◆ Action item
Copy each record below faithfully, leaving out images.

◆ Input data
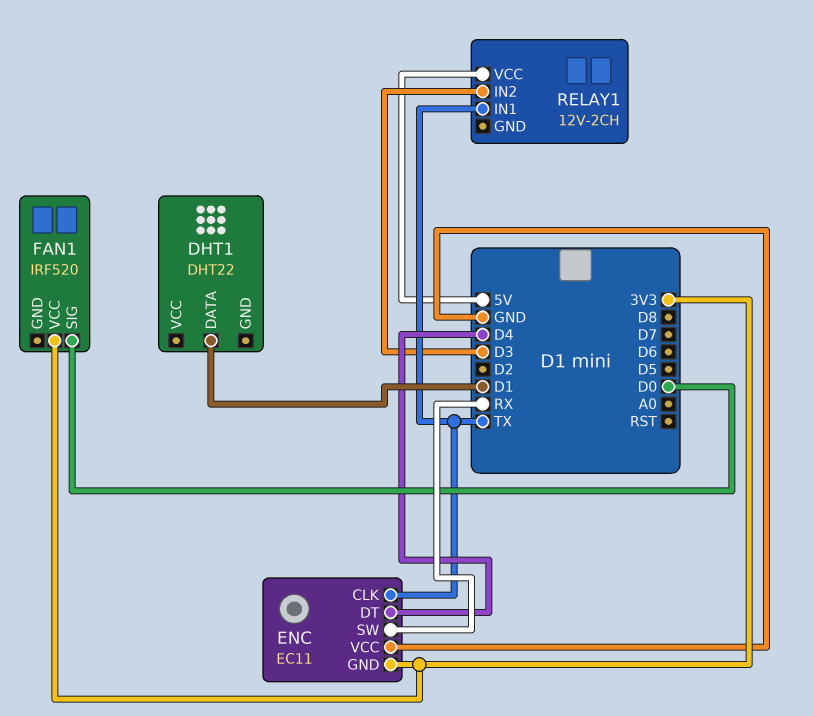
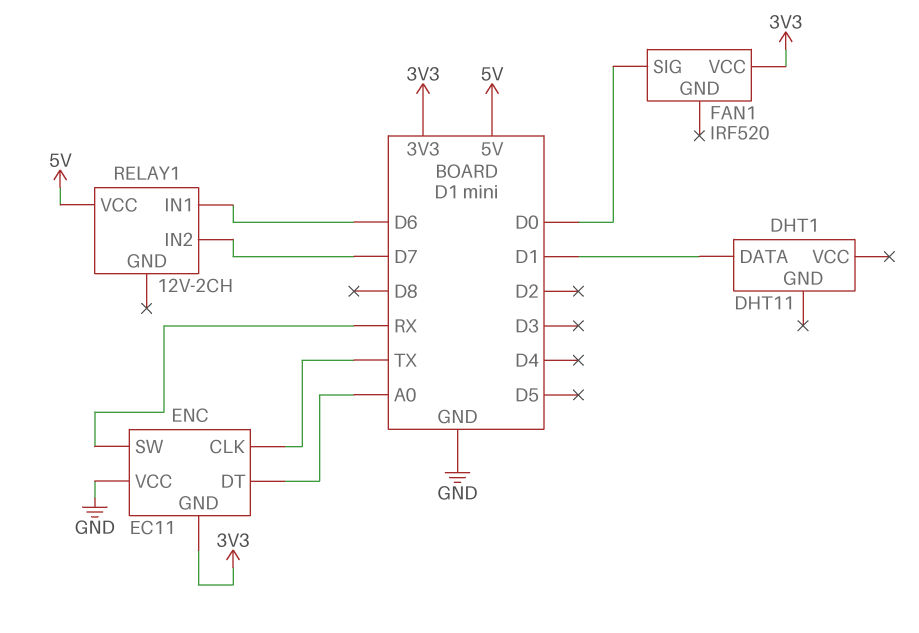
DHT1: DHT22 -> DHT11
ENC pin DT: D4 -> A0
RELAY1 pin IN1: TX -> D6
RELAY1 pin IN2: D3 -> D7

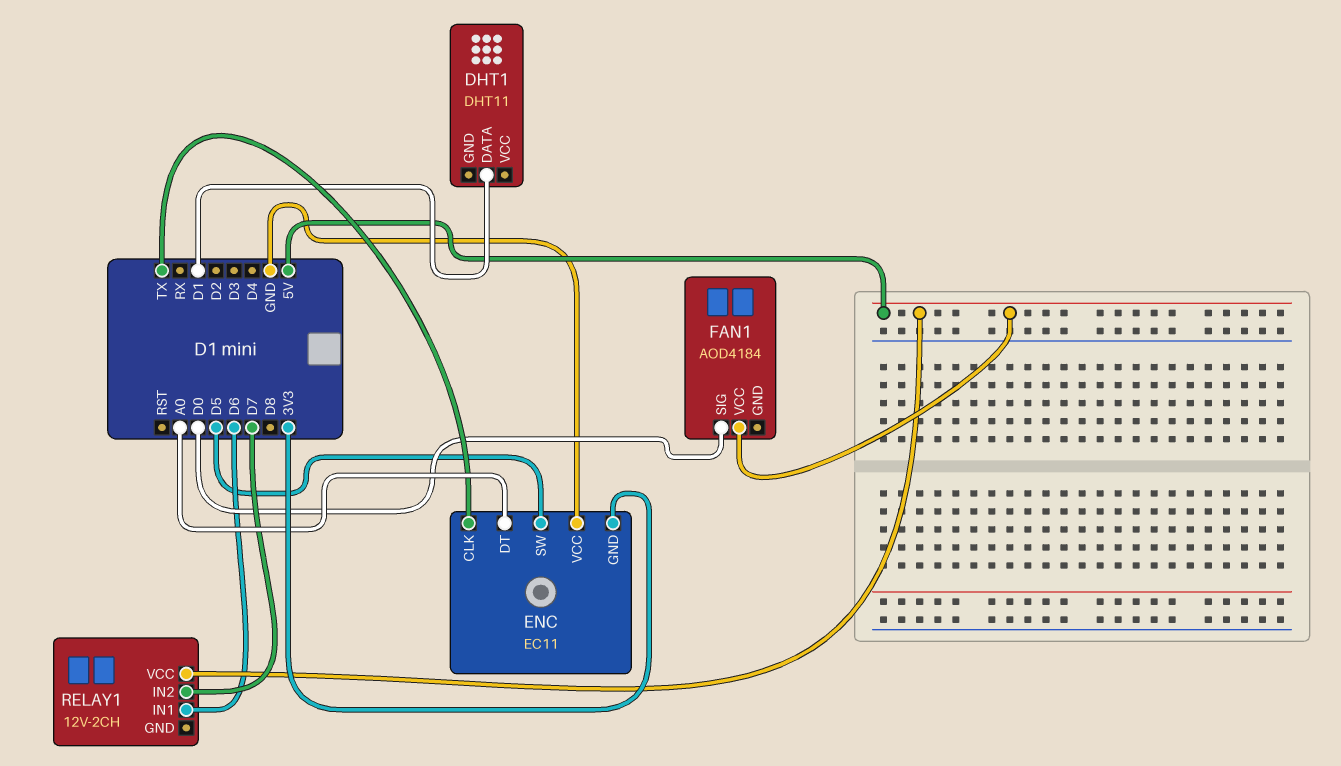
ENC pin SW: RX -> D5
FAN1: IRF520 -> AOD4184
FAN1 pin VCC: 3V3 -> 5V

◆ Response to the exercise
DHT1: DHT22 -> DHT11
ENC pin DT: D4 -> A0
RELAY1 pin IN1: TX -> D6
RELAY1 pin IN2: D3 -> D7

ENC pin SW: RX -> D5
FAN1: IRF520 -> AOD4184
FAN1 pin VCC: 3V3 -> 5V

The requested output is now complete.